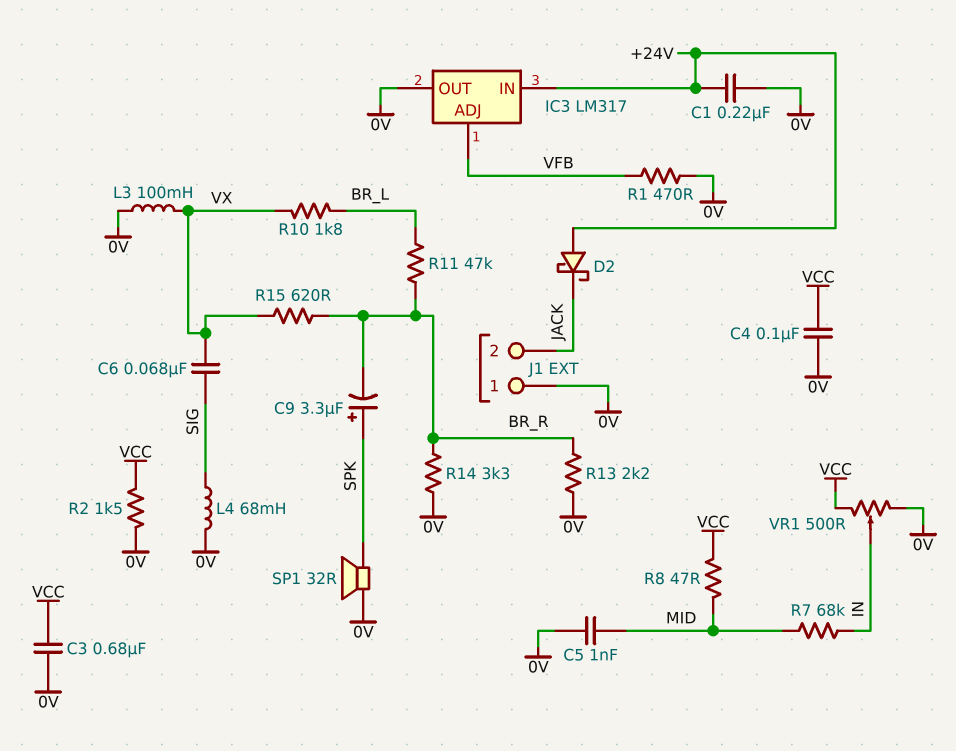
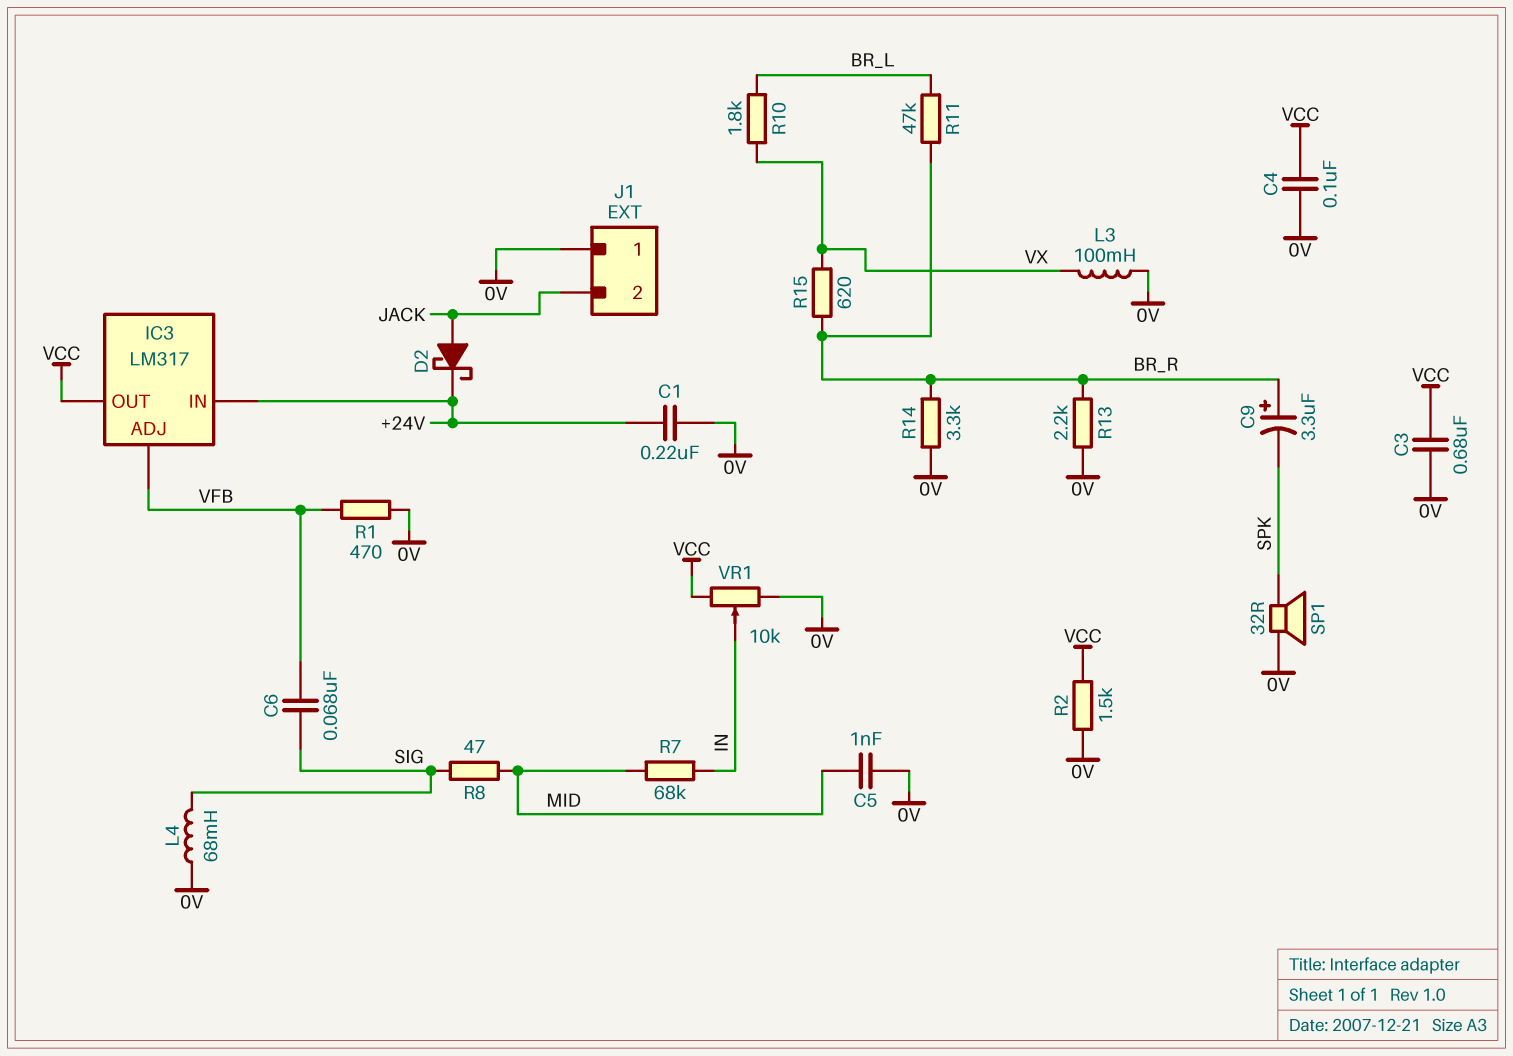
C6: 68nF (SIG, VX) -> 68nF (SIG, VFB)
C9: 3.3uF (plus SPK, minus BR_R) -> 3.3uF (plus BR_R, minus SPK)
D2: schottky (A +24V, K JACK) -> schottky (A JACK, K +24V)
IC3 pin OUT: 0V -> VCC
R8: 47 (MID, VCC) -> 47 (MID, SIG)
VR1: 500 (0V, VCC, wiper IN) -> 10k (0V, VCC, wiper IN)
==*==
• _ACTIVITY_
Nothing before the line containing "IC3 pin OUT: 0V -> VCC" should be repeated; repeat that line and all later lines through the end of the data above, exactly.

• _ANSWER BELOW_
IC3 pin OUT: 0V -> VCC
R8: 47 (MID, VCC) -> 47 (MID, SIG)
VR1: 500 (0V, VCC, wiper IN) -> 10k (0V, VCC, wiper IN)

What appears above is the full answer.